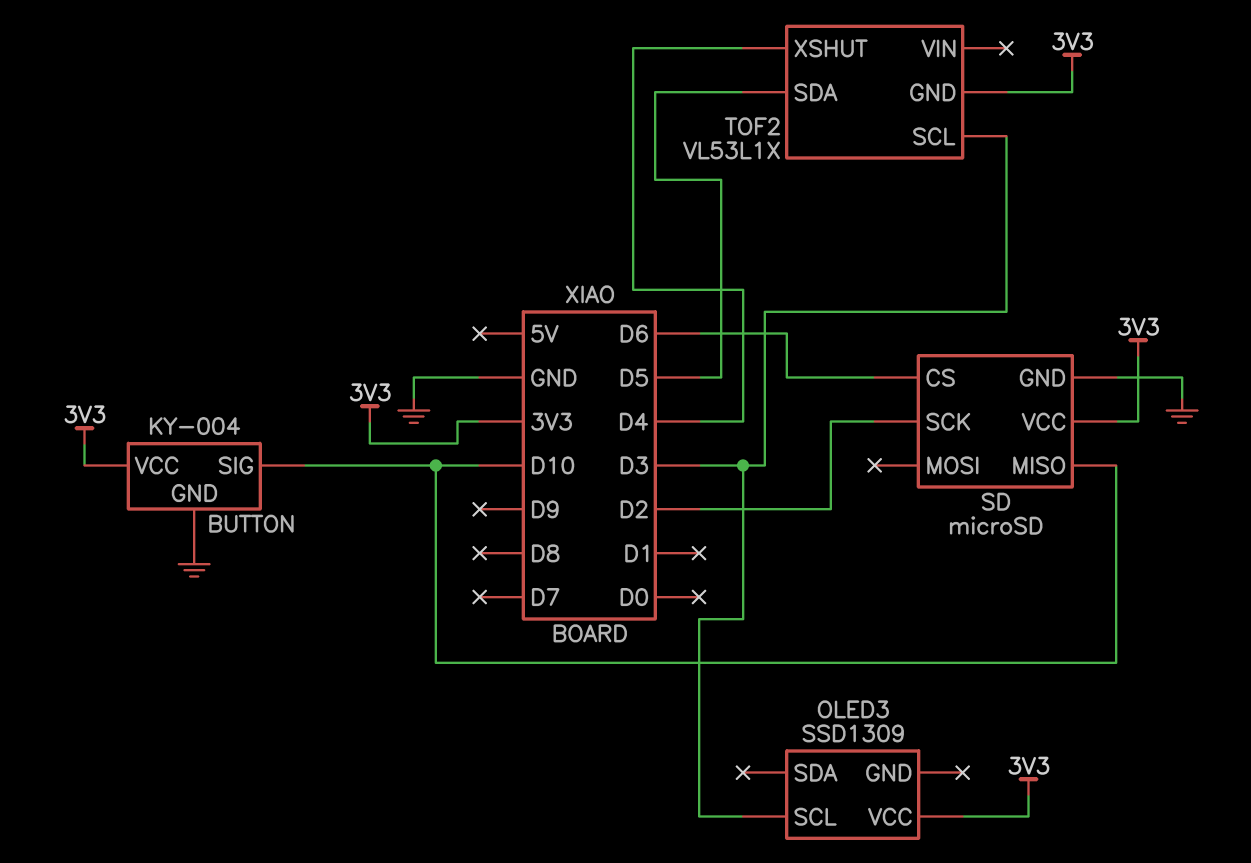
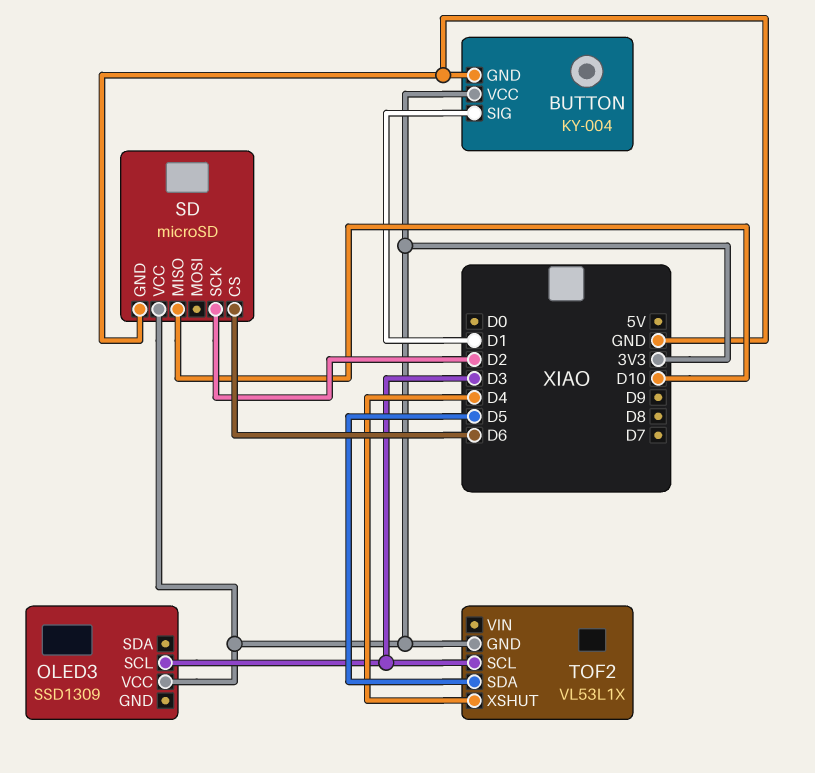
BUTTON pin SIG: D10 -> D1

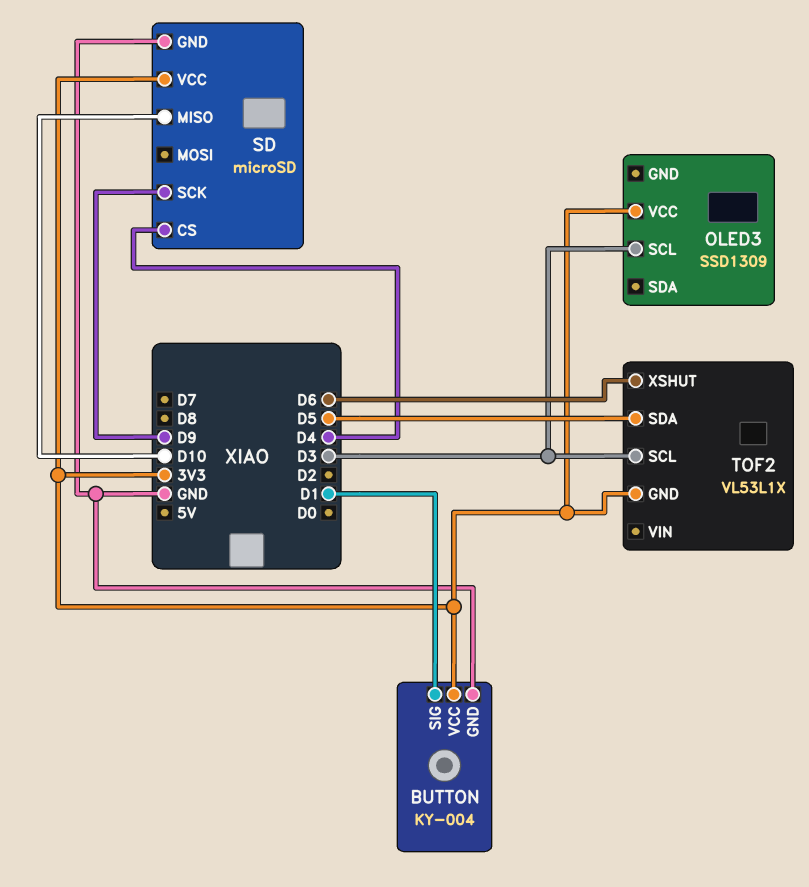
SD pin CS: D6 -> D4
SD pin SCK: D2 -> D9
TOF2 pin XSHUT: D4 -> D6

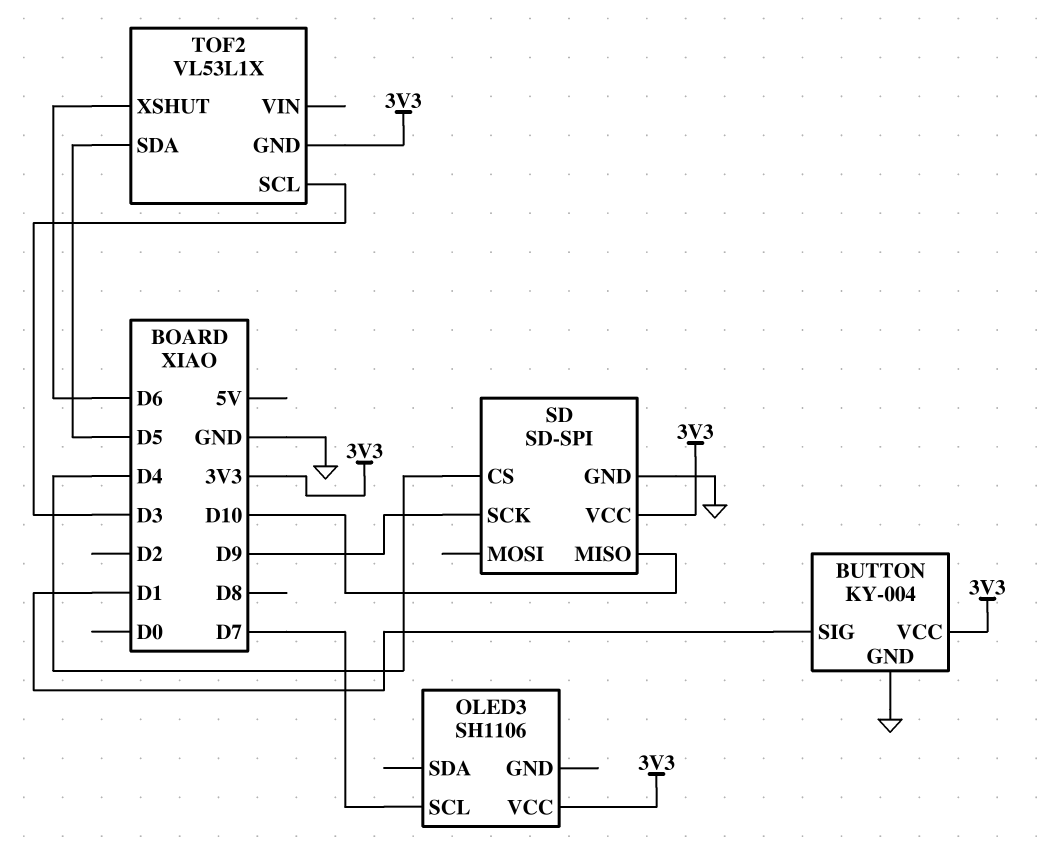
OLED3: SSD1309 -> SH1106
OLED3 pin SCL: D3 -> D7
SD: microSD -> SD-SPI

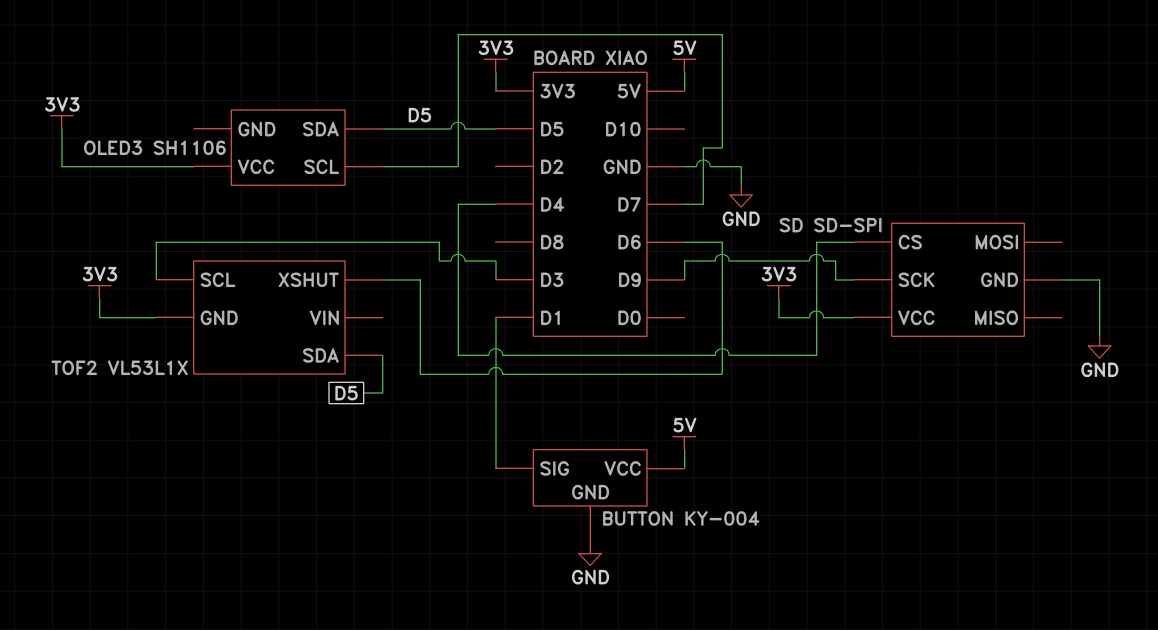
BUTTON pin VCC: 3V3 -> 5V
OLED3 pin SDA: none -> D5
SD pin MISO: D10 -> none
○ ○ ○ ○ ○
### Directions for this task
The required output is every line above that contains the string "none".

### Result for this exercise
OLED3 pin SDA: none -> D5
SD pin MISO: D10 -> none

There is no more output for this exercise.